INFORMATION SUPPLIED:
-*-*-

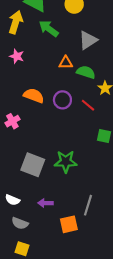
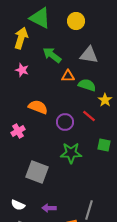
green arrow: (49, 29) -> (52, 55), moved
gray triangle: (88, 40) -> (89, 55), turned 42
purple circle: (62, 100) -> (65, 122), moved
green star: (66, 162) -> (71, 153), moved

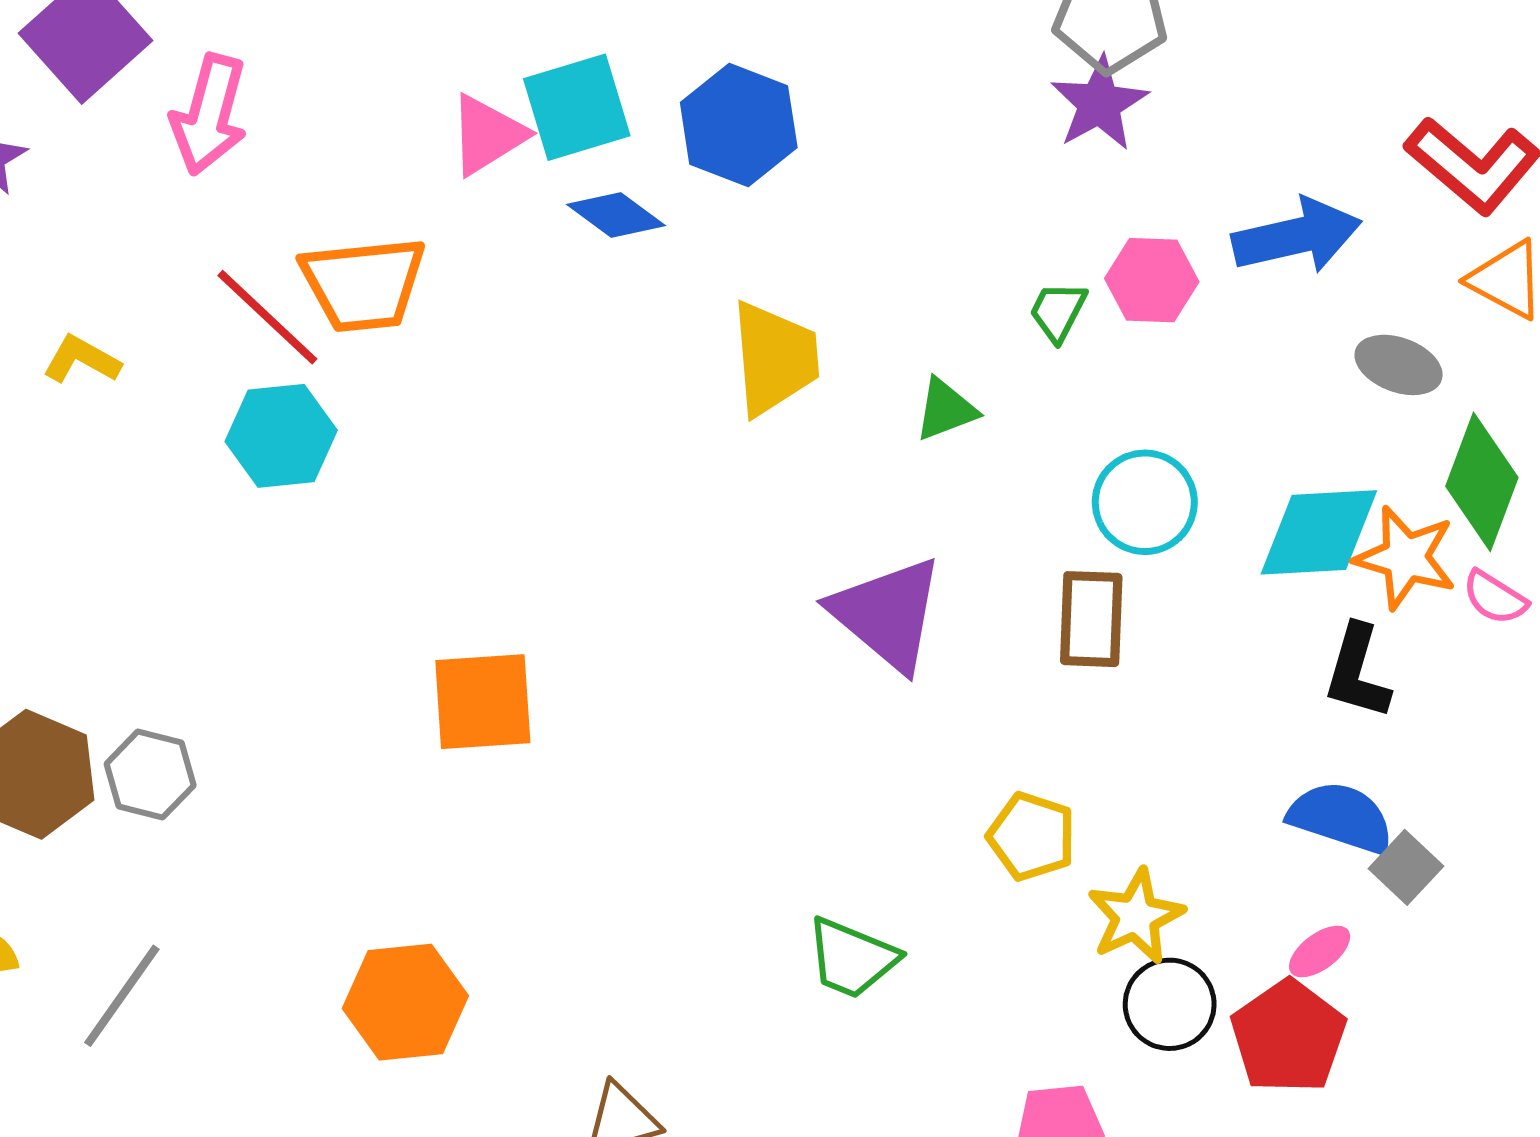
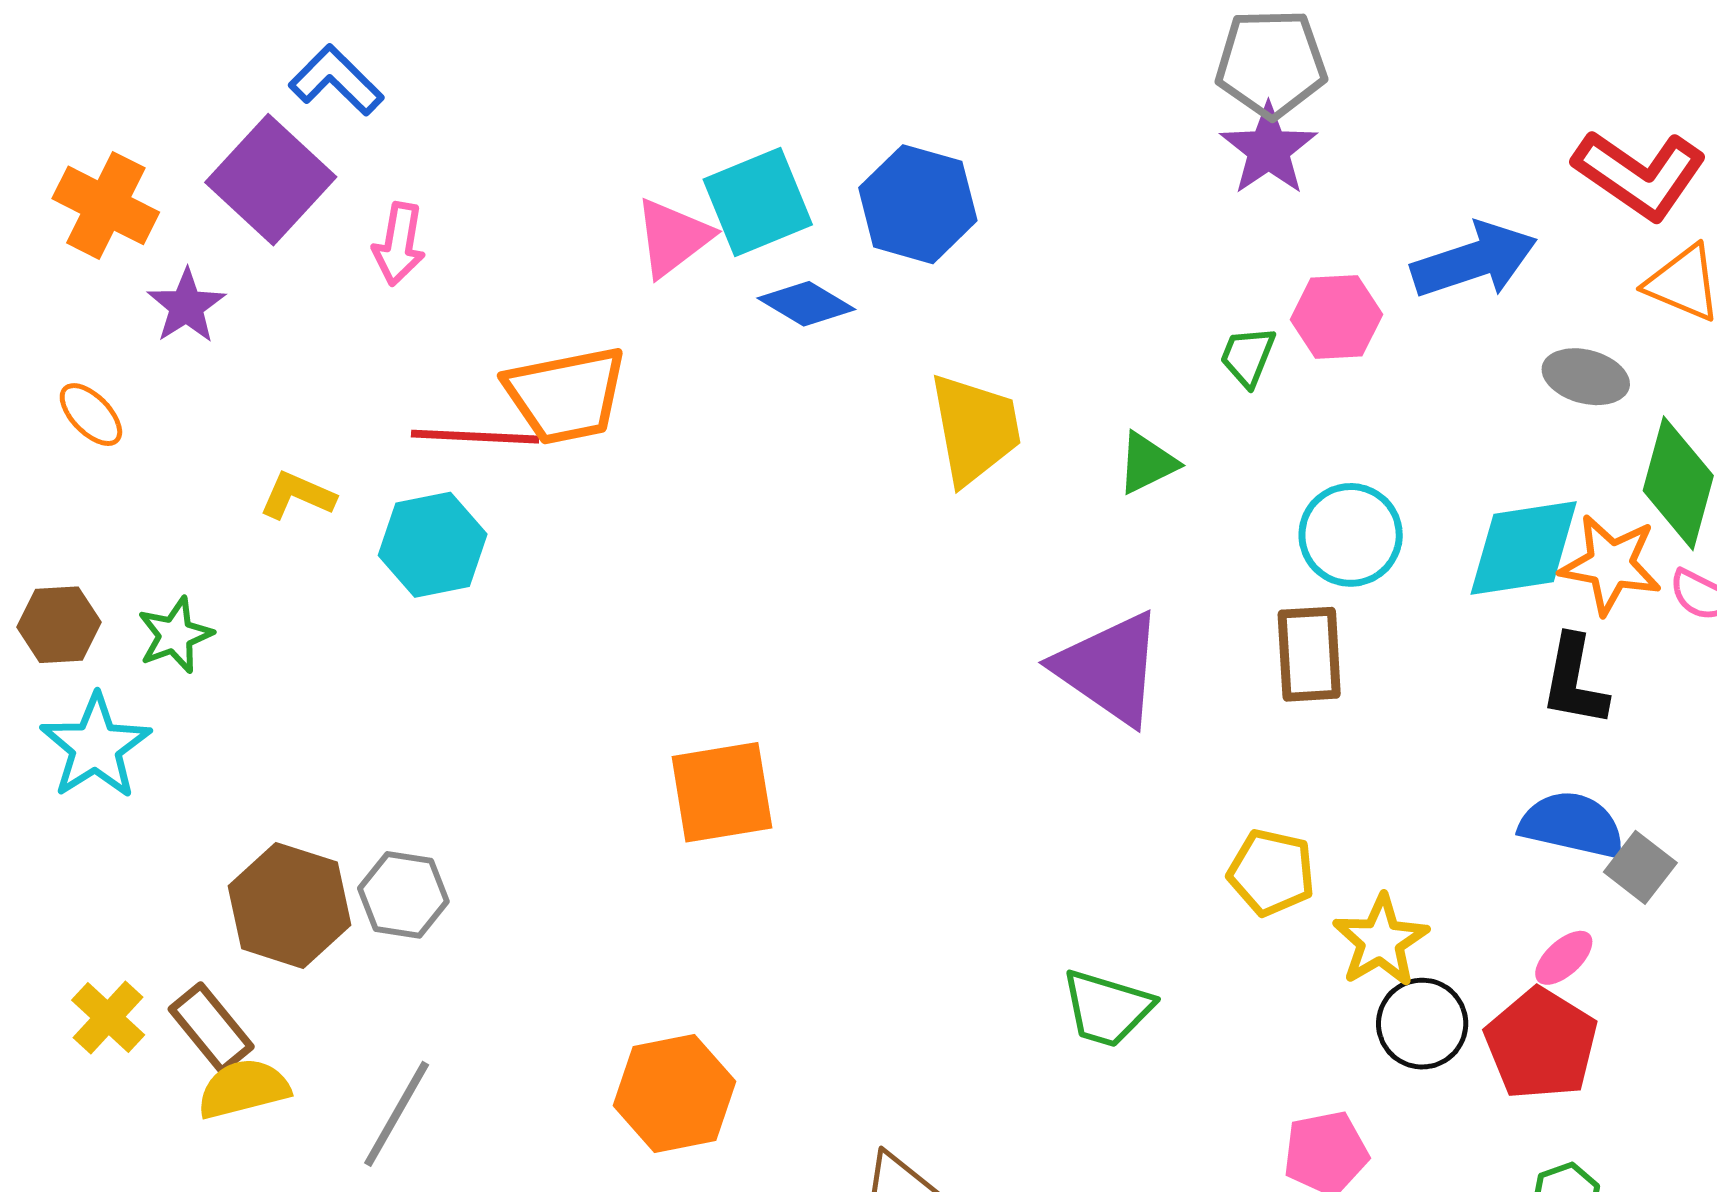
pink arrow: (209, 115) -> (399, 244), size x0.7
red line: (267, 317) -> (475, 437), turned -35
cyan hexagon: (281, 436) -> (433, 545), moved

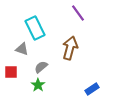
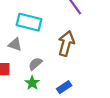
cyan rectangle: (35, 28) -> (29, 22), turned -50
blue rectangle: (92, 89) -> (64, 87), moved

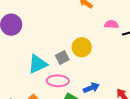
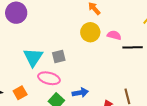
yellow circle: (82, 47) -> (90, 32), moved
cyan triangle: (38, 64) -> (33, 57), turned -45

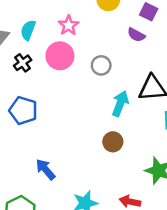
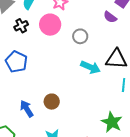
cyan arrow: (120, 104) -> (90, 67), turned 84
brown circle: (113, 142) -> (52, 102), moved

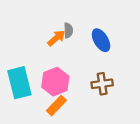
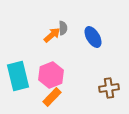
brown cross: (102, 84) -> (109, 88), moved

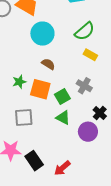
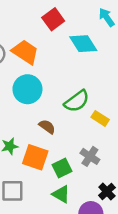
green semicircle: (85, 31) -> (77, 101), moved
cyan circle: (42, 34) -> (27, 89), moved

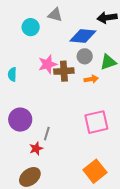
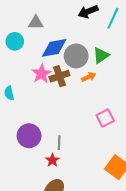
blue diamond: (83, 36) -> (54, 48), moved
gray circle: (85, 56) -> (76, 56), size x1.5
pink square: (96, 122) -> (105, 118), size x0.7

-*-*-

REQUIRED ACTION: Leave out the pictures and print each record exactly as it stands.

TASK OUTPUT:
green arrow: (49, 29) -> (52, 55), moved
gray triangle: (88, 40) -> (89, 55), turned 42
purple circle: (62, 100) -> (65, 122), moved
green star: (66, 162) -> (71, 153), moved

pink arrow: (209, 115) -> (399, 244), size x0.7
red line: (267, 317) -> (475, 437), turned -35
cyan hexagon: (281, 436) -> (433, 545), moved

cyan rectangle: (35, 28) -> (29, 22), turned -50
blue rectangle: (92, 89) -> (64, 87), moved

yellow circle: (82, 47) -> (90, 32), moved
cyan triangle: (38, 64) -> (33, 57), turned -45

cyan arrow: (120, 104) -> (90, 67), turned 84
brown circle: (113, 142) -> (52, 102), moved

brown cross: (102, 84) -> (109, 88), moved

green semicircle: (85, 31) -> (77, 101), moved
cyan circle: (42, 34) -> (27, 89), moved

blue diamond: (83, 36) -> (54, 48), moved
gray circle: (85, 56) -> (76, 56), size x1.5
pink square: (96, 122) -> (105, 118), size x0.7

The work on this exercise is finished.